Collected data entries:
- - - - - - -
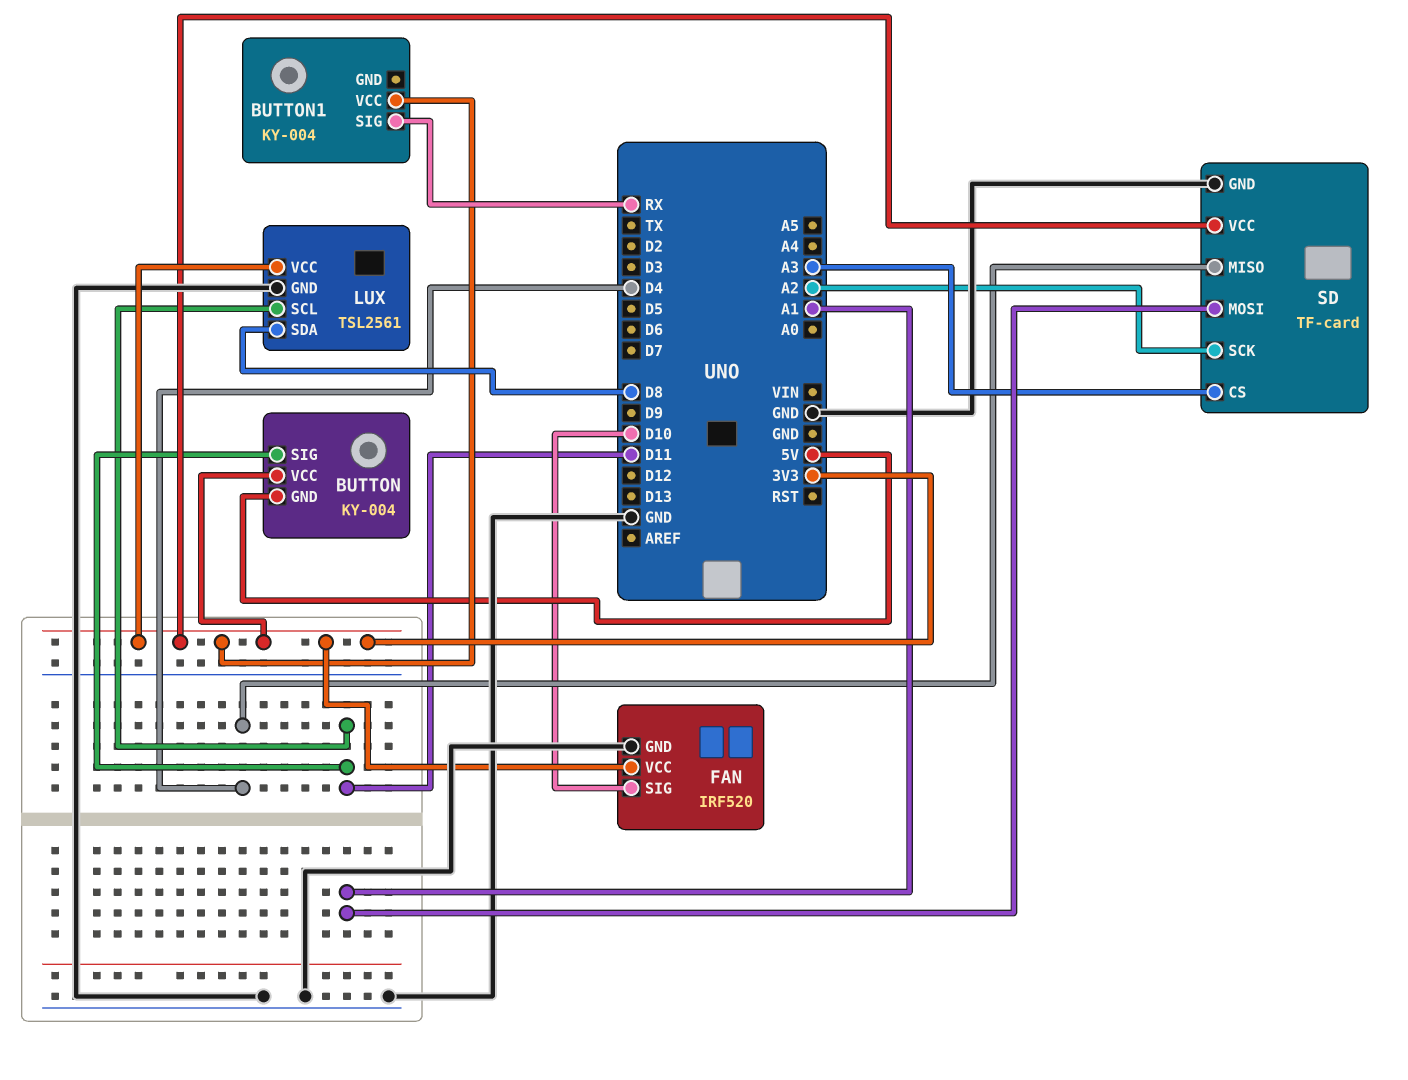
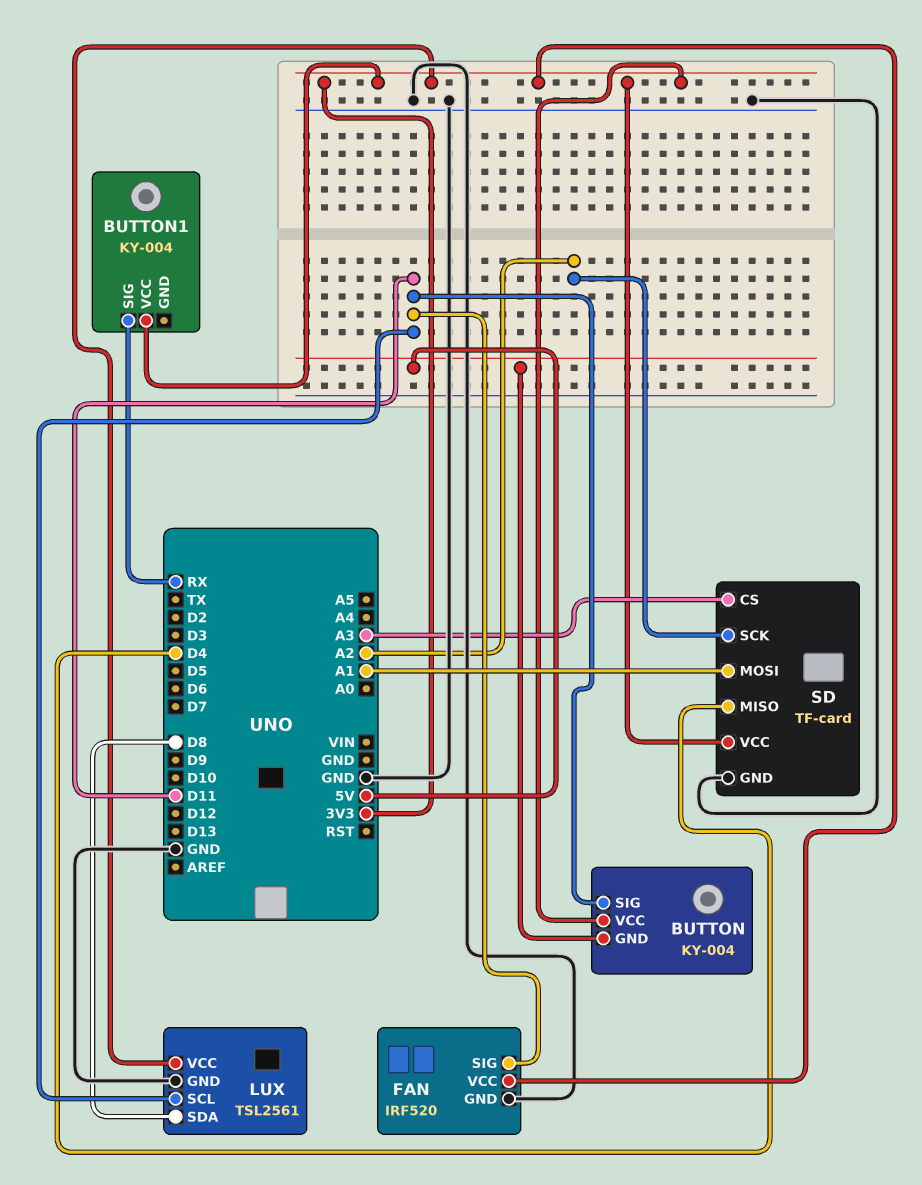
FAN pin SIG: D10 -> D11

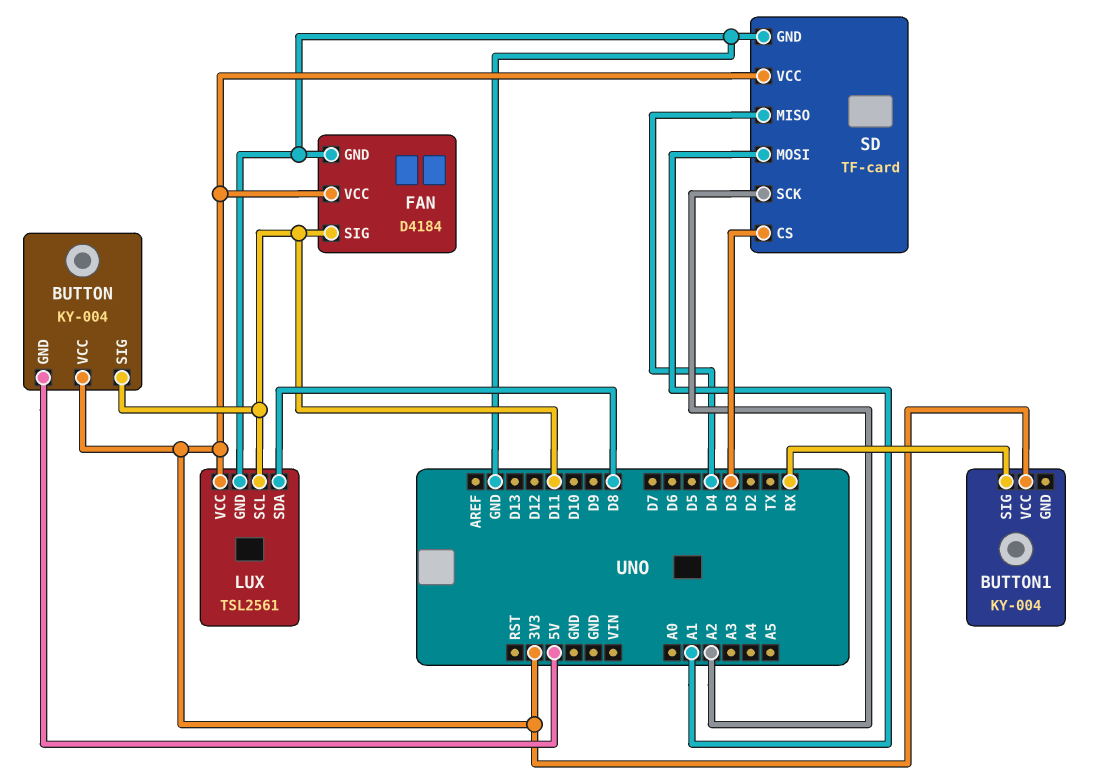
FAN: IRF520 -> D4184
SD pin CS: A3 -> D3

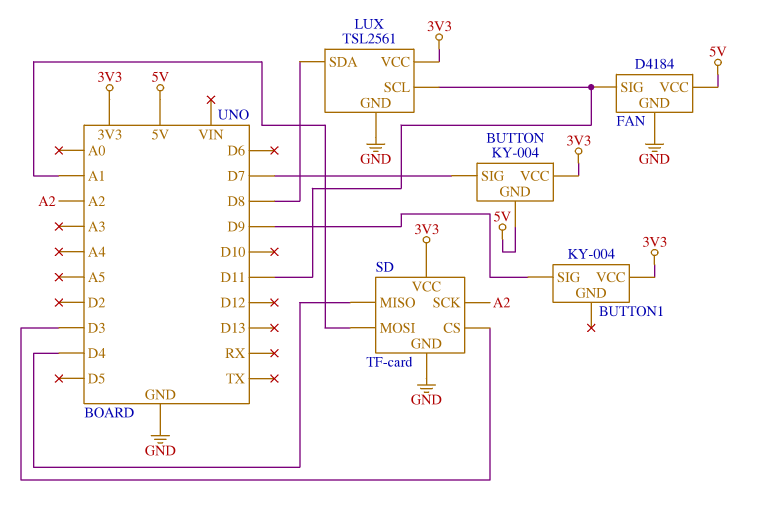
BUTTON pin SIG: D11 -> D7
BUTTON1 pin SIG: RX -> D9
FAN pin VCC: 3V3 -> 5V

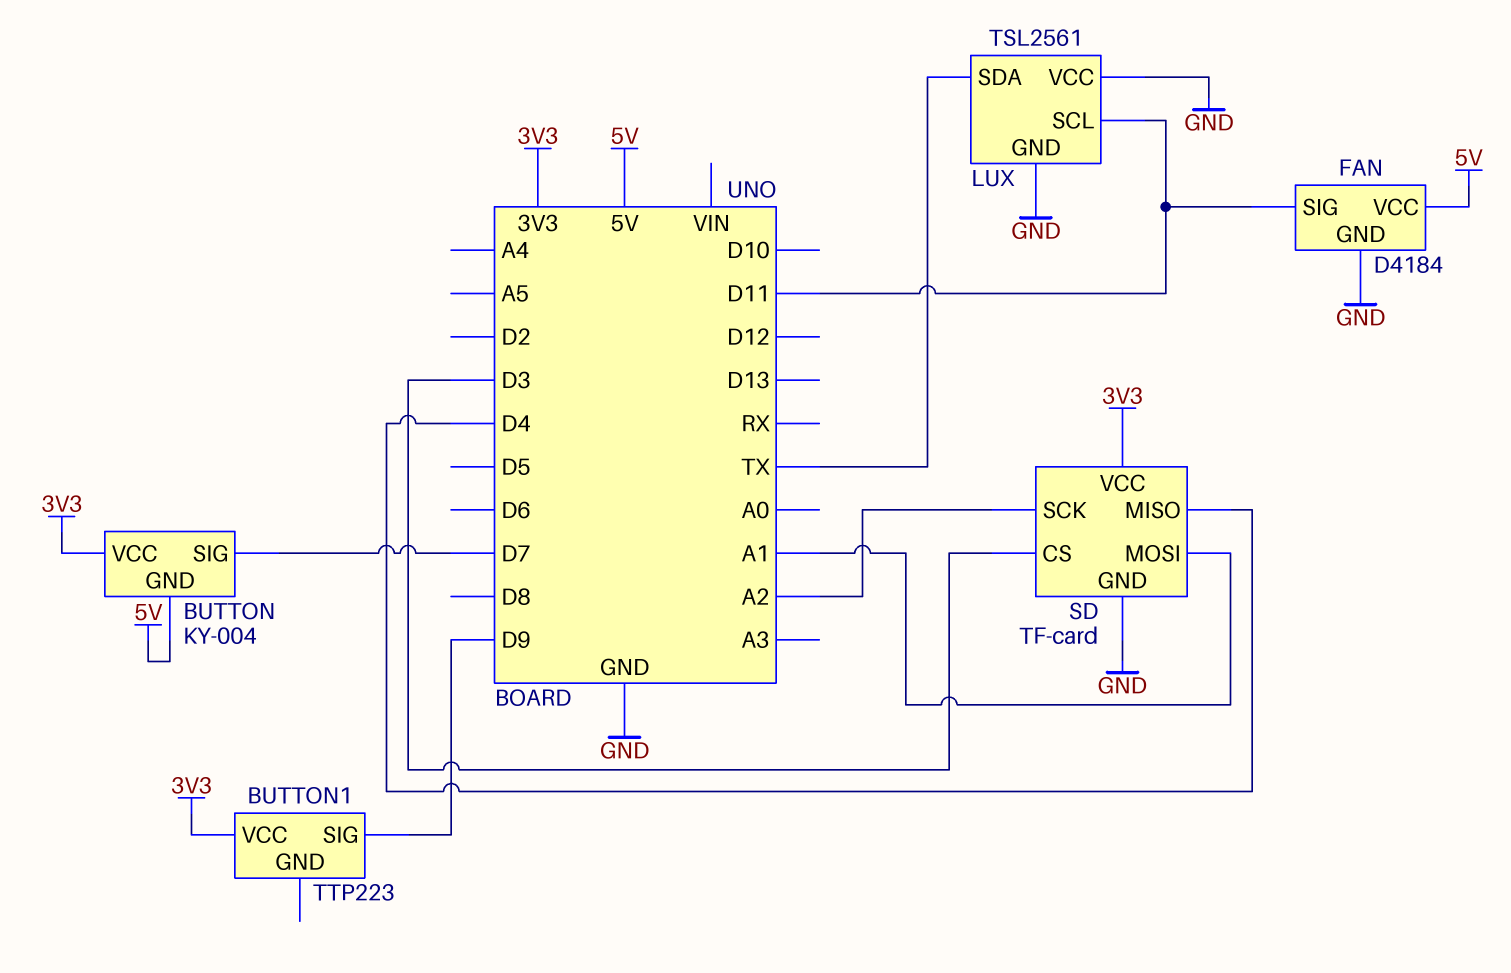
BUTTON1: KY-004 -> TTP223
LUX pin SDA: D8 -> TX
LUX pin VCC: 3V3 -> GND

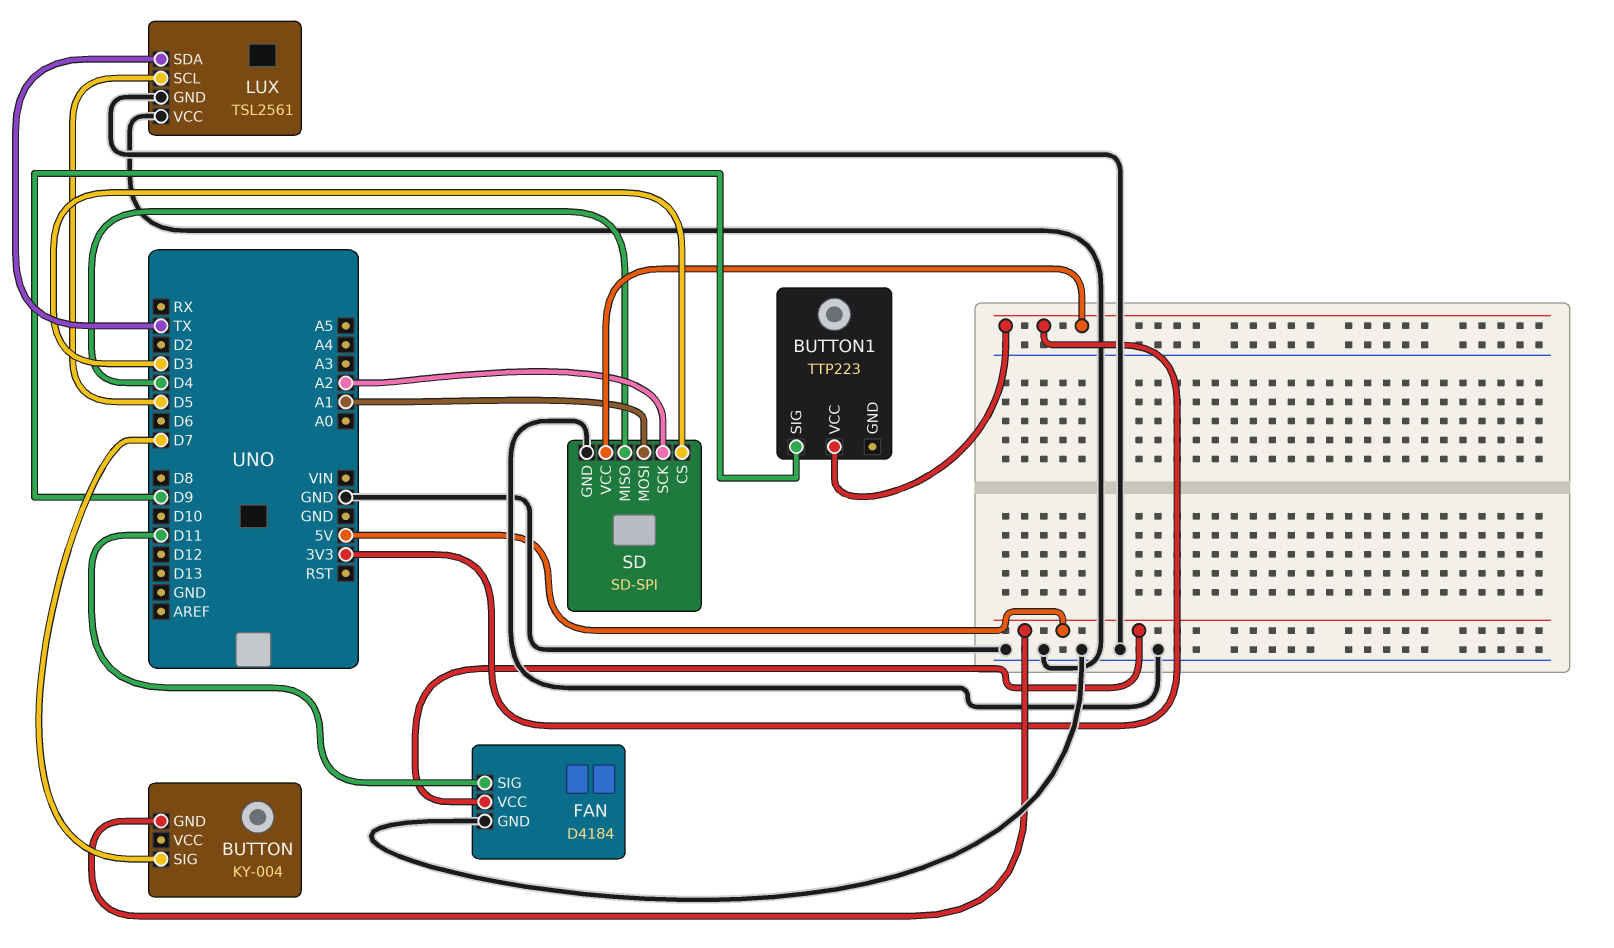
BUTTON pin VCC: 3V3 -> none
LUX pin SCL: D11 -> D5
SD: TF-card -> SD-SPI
- - - - - - -
Task instructions:
An exact transcription is needed, covering the line with "LUX pin SDA: D8 -> TX" and every line after it to the end of the entries, but not the pictures.

Task answer:
LUX pin SDA: D8 -> TX
LUX pin VCC: 3V3 -> GND

BUTTON pin VCC: 3V3 -> none
LUX pin SCL: D11 -> D5
SD: TF-card -> SD-SPI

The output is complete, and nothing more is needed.